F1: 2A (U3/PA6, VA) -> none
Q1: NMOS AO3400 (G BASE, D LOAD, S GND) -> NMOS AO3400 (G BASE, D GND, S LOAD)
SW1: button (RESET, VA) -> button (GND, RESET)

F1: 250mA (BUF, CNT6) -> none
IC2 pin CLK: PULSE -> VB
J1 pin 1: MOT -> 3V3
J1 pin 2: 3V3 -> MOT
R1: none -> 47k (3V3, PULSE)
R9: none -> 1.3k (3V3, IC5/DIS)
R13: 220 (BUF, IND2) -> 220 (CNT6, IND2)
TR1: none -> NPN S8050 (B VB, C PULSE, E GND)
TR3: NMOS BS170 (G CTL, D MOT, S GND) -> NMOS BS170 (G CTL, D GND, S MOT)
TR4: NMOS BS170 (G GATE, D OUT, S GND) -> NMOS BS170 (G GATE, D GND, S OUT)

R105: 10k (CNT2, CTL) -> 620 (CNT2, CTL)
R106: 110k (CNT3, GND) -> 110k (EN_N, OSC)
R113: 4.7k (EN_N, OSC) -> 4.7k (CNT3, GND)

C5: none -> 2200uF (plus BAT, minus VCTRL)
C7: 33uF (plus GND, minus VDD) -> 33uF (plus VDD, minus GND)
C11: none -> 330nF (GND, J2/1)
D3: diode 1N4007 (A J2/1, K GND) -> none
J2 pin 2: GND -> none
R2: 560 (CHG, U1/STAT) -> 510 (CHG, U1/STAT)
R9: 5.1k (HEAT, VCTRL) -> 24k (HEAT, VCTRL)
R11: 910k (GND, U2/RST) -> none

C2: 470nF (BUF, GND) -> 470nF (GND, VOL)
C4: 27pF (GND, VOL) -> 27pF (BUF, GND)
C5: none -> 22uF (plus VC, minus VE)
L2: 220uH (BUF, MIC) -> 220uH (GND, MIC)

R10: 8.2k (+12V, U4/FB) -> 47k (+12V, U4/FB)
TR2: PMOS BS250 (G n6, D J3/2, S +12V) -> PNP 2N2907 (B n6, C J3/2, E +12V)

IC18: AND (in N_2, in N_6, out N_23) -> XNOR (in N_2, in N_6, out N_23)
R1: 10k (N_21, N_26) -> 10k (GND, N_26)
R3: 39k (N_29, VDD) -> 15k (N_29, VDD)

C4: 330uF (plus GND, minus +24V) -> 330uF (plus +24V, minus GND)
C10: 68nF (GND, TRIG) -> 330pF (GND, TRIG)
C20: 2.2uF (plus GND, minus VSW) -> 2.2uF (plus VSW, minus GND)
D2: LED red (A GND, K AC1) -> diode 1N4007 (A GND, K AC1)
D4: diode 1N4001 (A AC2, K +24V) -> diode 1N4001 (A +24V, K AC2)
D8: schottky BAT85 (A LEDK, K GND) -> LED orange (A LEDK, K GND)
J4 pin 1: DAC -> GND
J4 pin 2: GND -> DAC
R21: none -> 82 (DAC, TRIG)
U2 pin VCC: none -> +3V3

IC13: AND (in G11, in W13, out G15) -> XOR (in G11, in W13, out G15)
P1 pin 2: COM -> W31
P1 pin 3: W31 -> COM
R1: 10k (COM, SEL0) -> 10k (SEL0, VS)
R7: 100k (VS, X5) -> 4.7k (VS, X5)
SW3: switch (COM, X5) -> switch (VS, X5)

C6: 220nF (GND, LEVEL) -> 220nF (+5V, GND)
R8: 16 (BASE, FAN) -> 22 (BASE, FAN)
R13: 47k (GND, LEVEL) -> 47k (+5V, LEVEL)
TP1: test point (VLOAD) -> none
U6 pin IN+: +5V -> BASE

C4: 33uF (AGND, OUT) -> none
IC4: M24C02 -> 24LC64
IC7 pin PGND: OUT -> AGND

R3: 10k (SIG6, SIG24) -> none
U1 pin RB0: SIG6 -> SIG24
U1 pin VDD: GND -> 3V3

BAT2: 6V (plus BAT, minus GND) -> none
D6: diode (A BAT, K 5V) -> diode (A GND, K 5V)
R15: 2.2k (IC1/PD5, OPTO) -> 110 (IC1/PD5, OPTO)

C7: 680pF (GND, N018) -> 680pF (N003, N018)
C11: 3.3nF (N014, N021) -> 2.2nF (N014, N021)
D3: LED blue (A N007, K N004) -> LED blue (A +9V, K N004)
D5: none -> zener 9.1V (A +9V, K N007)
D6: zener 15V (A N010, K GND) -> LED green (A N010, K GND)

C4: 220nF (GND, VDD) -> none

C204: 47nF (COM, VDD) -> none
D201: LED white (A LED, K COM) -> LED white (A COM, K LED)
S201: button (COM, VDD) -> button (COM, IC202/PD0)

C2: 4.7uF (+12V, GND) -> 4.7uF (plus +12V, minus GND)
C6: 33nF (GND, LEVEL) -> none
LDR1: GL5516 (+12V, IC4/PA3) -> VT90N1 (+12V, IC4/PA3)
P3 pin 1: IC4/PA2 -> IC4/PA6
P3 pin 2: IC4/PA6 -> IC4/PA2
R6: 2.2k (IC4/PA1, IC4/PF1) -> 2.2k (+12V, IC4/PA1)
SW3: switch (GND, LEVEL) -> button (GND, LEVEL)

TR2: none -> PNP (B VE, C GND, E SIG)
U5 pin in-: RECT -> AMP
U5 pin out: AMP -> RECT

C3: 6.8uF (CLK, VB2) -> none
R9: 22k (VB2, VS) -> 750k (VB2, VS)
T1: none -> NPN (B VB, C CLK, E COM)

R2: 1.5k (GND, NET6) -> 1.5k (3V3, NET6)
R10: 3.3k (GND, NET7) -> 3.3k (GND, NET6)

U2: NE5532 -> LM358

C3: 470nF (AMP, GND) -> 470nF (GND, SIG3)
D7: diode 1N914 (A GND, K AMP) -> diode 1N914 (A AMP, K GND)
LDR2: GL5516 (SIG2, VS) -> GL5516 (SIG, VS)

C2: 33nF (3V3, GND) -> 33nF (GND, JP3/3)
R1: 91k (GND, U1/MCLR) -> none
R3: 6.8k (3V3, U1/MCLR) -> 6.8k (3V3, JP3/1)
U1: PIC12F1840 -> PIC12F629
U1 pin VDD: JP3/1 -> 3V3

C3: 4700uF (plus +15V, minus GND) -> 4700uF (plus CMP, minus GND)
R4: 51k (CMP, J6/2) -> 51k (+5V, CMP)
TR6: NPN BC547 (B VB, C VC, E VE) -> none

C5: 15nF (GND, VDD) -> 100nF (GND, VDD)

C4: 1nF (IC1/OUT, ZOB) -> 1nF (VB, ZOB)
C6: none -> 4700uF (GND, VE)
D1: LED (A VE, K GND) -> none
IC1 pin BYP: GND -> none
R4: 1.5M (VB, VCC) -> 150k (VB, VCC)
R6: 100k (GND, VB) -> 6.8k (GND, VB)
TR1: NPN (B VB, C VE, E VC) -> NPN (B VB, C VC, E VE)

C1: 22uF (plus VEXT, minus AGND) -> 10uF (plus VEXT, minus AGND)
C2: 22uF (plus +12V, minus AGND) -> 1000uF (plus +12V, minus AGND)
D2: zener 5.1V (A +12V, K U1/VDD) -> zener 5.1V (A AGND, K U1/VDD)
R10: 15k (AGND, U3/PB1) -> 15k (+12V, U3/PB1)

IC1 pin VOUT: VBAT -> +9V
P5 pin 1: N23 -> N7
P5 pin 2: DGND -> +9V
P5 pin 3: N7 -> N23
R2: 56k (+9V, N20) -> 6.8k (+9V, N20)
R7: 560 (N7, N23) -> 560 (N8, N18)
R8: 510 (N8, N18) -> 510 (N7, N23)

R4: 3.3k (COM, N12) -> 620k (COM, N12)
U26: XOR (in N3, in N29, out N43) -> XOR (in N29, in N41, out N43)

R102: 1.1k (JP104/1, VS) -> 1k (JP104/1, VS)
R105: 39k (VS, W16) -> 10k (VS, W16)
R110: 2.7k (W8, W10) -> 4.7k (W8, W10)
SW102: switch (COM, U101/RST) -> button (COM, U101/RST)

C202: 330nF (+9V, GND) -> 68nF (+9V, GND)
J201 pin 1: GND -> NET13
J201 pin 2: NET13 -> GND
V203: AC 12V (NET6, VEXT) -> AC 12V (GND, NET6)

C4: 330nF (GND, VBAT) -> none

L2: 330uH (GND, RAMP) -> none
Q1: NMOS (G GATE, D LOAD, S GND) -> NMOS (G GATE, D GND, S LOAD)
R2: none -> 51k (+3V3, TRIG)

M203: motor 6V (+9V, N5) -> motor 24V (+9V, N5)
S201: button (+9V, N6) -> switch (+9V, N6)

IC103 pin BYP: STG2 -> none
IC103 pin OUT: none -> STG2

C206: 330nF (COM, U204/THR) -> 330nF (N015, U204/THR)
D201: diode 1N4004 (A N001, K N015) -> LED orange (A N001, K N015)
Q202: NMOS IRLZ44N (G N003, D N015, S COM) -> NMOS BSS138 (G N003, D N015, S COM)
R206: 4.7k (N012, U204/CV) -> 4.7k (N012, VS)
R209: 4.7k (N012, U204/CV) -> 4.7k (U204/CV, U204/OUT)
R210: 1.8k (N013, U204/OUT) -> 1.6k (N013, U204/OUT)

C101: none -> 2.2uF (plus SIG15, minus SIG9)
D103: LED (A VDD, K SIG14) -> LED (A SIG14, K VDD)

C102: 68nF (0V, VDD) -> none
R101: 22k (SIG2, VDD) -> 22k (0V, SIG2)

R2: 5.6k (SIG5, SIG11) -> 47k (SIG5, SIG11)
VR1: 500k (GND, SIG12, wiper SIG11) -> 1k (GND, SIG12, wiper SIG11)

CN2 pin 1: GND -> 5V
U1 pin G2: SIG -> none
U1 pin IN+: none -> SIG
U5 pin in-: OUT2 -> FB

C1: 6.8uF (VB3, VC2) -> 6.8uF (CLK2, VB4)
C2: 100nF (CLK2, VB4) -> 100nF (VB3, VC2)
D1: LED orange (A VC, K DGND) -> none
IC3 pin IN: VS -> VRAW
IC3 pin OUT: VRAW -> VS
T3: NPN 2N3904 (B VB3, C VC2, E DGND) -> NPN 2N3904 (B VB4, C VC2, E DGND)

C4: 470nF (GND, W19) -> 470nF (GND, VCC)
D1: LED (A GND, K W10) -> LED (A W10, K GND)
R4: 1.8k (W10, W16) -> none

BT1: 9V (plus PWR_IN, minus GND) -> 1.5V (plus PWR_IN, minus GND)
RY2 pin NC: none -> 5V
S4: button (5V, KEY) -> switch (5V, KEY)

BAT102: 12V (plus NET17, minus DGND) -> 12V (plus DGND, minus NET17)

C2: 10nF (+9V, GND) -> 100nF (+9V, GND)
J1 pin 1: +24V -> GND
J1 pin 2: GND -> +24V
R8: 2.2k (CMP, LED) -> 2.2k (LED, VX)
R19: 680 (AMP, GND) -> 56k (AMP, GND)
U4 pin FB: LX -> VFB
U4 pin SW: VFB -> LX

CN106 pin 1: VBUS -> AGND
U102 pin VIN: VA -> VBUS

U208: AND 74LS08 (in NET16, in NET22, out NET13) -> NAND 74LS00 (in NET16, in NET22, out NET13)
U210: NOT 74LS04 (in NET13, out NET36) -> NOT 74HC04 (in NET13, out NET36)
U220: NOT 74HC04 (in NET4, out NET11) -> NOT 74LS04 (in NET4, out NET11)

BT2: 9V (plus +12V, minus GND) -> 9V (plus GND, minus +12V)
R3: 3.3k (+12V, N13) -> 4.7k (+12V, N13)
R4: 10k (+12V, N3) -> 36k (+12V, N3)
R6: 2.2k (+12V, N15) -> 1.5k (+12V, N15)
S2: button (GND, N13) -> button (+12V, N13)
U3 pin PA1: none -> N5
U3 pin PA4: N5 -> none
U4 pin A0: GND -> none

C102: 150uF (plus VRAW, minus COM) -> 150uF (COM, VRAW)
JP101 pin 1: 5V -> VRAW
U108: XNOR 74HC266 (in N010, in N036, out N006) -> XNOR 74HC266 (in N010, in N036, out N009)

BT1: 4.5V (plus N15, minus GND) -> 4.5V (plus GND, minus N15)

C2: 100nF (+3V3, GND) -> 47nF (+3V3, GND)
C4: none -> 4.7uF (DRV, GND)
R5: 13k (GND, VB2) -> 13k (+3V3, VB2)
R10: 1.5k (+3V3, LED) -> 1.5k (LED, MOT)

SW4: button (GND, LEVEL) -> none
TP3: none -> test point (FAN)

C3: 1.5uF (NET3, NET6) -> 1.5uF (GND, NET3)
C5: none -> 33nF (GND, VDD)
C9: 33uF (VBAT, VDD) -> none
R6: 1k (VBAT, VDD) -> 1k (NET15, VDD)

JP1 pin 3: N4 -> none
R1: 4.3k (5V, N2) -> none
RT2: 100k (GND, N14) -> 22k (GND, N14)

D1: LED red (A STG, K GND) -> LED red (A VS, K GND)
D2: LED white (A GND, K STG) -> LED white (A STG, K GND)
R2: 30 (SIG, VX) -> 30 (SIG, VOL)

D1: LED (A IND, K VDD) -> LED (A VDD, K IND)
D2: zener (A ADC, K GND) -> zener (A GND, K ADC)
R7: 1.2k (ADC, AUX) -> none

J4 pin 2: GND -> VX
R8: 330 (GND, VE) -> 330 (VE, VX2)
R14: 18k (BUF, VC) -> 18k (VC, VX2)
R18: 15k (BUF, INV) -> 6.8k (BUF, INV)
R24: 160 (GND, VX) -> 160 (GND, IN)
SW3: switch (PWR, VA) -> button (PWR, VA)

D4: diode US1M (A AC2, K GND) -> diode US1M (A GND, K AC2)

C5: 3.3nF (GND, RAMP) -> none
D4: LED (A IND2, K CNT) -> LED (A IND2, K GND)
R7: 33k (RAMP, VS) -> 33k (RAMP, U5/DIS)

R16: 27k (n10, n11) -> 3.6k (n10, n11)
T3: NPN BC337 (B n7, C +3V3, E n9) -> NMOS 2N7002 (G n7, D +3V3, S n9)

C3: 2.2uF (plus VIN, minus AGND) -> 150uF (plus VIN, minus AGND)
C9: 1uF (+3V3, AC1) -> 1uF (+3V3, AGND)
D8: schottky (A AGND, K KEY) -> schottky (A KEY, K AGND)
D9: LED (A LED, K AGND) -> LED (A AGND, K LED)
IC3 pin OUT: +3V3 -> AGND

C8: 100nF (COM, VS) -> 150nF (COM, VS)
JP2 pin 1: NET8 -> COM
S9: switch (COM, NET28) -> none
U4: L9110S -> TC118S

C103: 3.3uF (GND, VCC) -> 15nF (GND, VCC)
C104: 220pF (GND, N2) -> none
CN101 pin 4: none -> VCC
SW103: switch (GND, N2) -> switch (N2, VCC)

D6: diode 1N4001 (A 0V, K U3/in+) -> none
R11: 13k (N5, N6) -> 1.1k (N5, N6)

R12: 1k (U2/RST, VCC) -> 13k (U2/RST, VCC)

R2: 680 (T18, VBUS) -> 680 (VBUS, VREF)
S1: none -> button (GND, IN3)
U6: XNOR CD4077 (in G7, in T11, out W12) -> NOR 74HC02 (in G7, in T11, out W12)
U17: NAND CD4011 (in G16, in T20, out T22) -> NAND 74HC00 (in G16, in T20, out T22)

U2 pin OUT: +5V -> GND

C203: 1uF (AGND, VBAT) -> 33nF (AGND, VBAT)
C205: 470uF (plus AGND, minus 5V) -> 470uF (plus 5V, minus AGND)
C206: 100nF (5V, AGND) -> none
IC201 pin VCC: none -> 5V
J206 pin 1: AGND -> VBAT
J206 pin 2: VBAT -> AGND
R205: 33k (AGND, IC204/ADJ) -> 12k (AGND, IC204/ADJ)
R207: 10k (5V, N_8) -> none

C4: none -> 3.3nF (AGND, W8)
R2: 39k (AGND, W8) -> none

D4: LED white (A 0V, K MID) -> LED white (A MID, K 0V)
+---+
*WHAT THE EXERCISE ASKS*:
Return, unchanged, the run of lines above that opens with the line containing "U4: L9110S -> TC118S" and closes with the line containing "U6: XNOR CD4077". Include both.

*RESULT*:
U4: L9110S -> TC118S

C103: 3.3uF (GND, VCC) -> 15nF (GND, VCC)
C104: 220pF (GND, N2) -> none
CN101 pin 4: none -> VCC
SW103: switch (GND, N2) -> switch (N2, VCC)

D6: diode 1N4001 (A 0V, K U3/in+) -> none
R11: 13k (N5, N6) -> 1.1k (N5, N6)

R12: 1k (U2/RST, VCC) -> 13k (U2/RST, VCC)

R2: 680 (T18, VBUS) -> 680 (VBUS, VREF)
S1: none -> button (GND, IN3)
U6: XNOR CD4077 (in G7, in T11, out W12) -> NOR 74HC02 (in G7, in T11, out W12)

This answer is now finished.